Stored data:

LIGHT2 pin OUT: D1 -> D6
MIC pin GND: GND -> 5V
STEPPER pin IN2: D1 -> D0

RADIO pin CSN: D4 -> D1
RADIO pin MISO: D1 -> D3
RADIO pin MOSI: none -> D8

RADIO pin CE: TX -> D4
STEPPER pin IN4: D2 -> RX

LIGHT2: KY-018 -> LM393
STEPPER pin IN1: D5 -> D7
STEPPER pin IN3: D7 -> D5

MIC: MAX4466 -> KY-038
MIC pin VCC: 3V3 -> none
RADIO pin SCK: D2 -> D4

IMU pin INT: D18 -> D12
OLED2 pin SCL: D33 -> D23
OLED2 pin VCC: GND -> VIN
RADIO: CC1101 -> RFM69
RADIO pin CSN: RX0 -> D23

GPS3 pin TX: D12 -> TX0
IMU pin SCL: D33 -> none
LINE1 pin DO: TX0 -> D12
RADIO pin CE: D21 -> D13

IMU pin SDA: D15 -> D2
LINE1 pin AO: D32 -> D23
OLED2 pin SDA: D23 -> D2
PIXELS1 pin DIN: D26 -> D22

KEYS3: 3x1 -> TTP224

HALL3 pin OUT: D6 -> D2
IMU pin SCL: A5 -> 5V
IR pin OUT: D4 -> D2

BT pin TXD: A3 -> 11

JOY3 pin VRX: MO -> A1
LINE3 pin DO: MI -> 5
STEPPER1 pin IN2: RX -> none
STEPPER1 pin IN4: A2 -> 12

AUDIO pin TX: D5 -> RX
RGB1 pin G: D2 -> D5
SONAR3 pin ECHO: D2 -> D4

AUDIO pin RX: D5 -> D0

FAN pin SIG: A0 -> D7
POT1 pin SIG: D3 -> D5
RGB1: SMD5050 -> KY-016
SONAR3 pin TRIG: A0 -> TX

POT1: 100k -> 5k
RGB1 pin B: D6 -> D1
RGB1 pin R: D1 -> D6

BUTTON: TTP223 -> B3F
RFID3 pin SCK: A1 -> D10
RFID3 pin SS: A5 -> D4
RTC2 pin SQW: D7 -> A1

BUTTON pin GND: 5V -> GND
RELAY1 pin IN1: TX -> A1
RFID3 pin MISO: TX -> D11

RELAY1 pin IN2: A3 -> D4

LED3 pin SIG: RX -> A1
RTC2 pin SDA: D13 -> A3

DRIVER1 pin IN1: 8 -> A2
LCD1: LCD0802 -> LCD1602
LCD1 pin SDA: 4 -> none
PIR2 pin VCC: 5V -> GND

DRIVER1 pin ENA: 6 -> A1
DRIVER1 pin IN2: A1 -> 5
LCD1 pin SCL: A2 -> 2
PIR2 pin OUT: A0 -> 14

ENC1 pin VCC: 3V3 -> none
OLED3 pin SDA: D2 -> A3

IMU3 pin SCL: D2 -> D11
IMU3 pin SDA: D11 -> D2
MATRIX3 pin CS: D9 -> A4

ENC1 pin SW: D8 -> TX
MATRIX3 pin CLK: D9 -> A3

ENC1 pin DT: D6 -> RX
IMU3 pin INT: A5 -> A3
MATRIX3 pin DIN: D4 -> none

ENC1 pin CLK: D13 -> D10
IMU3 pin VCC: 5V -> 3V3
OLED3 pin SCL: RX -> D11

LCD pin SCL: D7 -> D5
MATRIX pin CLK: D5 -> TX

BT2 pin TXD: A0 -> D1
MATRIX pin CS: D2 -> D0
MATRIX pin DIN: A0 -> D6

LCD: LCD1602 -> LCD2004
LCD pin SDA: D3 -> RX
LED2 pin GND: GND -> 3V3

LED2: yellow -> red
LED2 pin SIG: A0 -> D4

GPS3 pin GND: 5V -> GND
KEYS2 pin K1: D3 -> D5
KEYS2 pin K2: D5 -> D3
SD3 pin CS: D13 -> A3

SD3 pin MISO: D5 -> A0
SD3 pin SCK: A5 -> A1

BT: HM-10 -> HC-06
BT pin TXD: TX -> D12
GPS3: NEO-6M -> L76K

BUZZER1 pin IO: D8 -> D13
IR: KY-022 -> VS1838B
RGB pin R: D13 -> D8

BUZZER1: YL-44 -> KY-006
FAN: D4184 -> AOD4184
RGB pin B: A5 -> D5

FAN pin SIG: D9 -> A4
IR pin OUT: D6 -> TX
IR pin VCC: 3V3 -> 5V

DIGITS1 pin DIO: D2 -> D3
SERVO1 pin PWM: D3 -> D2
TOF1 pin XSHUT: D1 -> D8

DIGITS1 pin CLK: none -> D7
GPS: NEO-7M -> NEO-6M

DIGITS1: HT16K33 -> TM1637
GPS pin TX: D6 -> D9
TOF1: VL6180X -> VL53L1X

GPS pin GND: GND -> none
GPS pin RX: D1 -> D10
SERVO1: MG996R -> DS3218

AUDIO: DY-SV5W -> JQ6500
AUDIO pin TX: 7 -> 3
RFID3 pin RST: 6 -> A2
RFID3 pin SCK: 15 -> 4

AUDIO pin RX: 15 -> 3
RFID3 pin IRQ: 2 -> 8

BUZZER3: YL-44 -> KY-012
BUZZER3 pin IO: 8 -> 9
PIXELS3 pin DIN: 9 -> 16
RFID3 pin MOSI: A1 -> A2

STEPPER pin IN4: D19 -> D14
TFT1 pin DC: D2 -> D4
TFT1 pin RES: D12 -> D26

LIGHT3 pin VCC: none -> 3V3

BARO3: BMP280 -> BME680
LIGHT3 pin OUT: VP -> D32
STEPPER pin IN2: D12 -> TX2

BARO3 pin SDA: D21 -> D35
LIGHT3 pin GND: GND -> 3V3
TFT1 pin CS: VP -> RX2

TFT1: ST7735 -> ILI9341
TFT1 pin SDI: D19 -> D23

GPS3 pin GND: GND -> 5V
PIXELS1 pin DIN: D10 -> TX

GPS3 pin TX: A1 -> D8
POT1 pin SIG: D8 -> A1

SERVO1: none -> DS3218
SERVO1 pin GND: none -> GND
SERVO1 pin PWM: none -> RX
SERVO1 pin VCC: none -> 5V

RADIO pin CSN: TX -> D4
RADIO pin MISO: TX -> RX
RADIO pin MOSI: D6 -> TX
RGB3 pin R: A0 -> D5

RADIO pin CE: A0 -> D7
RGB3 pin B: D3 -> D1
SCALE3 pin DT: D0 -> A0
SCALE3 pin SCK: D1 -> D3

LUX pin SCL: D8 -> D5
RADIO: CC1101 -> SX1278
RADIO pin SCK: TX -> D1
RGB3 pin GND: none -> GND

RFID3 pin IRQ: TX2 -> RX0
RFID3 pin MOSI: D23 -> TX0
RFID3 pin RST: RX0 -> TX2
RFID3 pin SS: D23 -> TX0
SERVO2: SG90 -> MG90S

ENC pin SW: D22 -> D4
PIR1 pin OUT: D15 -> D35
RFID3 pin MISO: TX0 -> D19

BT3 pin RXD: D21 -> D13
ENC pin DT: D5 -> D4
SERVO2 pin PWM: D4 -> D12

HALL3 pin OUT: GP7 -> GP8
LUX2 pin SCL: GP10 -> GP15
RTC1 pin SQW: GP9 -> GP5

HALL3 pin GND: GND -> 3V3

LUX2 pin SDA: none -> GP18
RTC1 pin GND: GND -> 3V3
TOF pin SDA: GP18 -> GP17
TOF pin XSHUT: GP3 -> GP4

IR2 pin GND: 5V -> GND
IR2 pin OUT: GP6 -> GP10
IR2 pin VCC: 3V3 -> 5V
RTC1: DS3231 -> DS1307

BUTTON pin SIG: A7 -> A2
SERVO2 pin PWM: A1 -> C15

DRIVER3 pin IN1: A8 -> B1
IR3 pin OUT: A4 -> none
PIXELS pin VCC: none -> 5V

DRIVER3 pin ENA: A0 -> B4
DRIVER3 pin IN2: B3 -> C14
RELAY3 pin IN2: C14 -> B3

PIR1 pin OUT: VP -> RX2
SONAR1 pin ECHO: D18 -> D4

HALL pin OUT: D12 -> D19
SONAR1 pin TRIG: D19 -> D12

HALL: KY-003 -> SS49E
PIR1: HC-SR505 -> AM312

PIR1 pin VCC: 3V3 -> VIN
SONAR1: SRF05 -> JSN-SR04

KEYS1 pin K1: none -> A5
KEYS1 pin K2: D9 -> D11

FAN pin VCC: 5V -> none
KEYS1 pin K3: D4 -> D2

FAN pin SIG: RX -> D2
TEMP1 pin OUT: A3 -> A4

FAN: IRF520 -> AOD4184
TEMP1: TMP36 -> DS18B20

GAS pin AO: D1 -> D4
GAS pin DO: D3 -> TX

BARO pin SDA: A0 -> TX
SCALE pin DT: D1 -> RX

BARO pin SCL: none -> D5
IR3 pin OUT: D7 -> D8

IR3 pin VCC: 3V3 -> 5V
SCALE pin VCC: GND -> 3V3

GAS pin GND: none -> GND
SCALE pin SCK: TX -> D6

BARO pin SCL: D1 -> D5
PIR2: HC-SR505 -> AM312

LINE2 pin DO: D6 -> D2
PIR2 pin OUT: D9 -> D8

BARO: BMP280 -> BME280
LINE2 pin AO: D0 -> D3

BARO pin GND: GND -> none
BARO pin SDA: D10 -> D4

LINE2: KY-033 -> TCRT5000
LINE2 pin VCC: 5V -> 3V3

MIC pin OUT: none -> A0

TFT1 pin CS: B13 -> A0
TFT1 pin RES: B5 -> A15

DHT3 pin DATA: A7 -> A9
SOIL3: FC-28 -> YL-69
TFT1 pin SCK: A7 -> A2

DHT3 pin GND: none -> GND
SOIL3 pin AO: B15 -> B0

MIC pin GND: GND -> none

Aim of the task:
Considering only the material above, set down every line from the one with "TFT1 pin DC: D2 -> D4" to the one with "SERVO1 pin GND: none -> GND", inclusive, exactly as written.

Final answer:
TFT1 pin DC: D2 -> D4
TFT1 pin RES: D12 -> D26

LIGHT3 pin VCC: none -> 3V3

BARO3: BMP280 -> BME680
LIGHT3 pin OUT: VP -> D32
STEPPER pin IN2: D12 -> TX2

BARO3 pin SDA: D21 -> D35
LIGHT3 pin GND: GND -> 3V3
TFT1 pin CS: VP -> RX2

TFT1: ST7735 -> ILI9341
TFT1 pin SDI: D19 -> D23

GPS3 pin GND: GND -> 5V
PIXELS1 pin DIN: D10 -> TX

GPS3 pin TX: A1 -> D8
POT1 pin SIG: D8 -> A1

SERVO1: none -> DS3218
SERVO1 pin GND: none -> GND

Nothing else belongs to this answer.